*What this task involves*.
Your answer should be one number: the count of lines in the data below that include "camera".

*Given data*.
*** Begin section ***

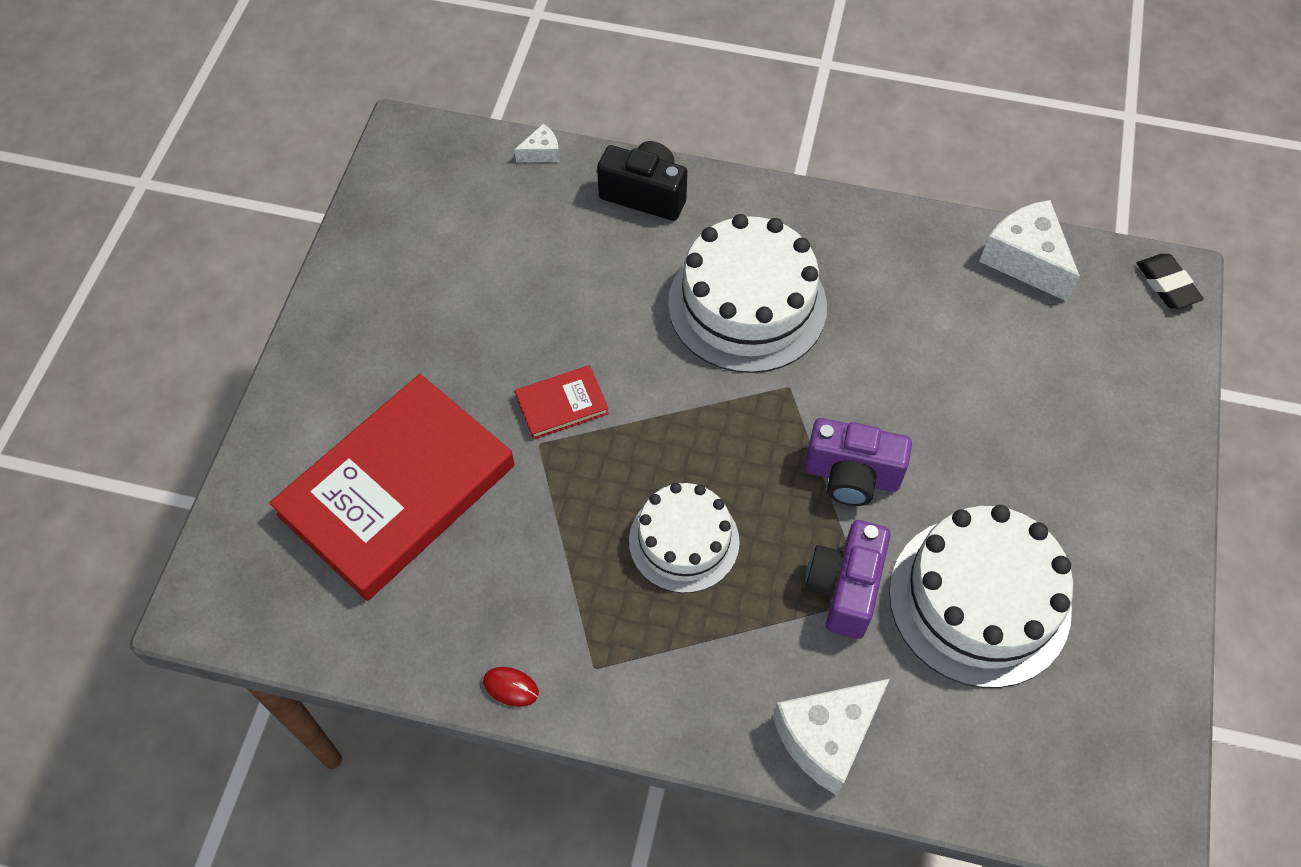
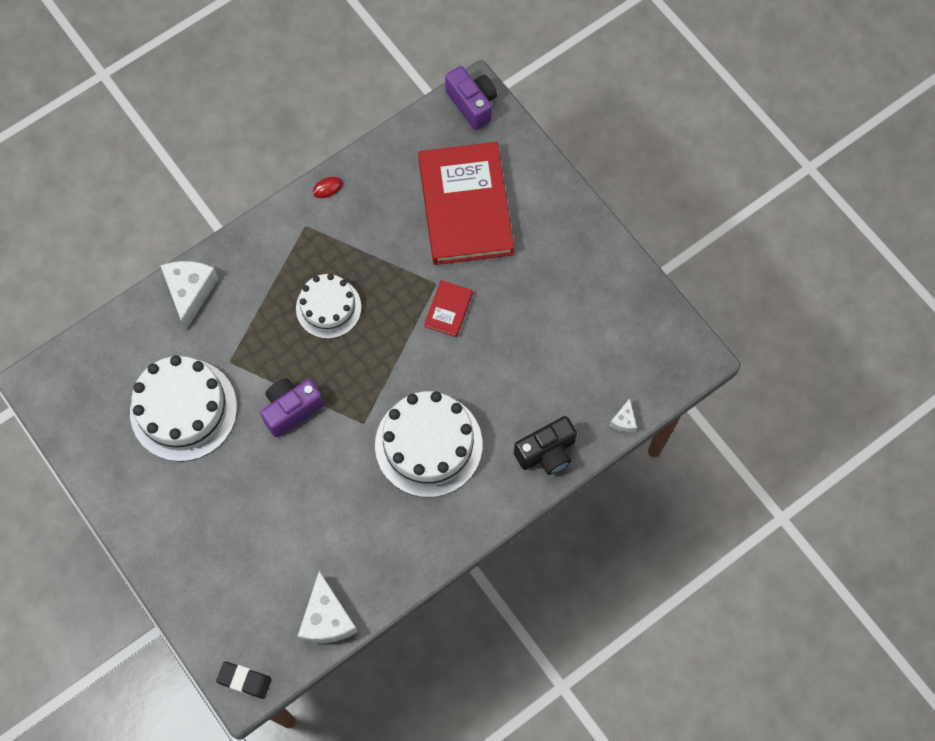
camera: 130 degrees right, 10 degrees up
(844, 588) = (243, 357): purple camera -> purple camera (472, 104)
(1025, 260) = (327, 618): white cheese -> white cheese turned 75 degrees clockwise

*** End section ***

*Answer box*.
2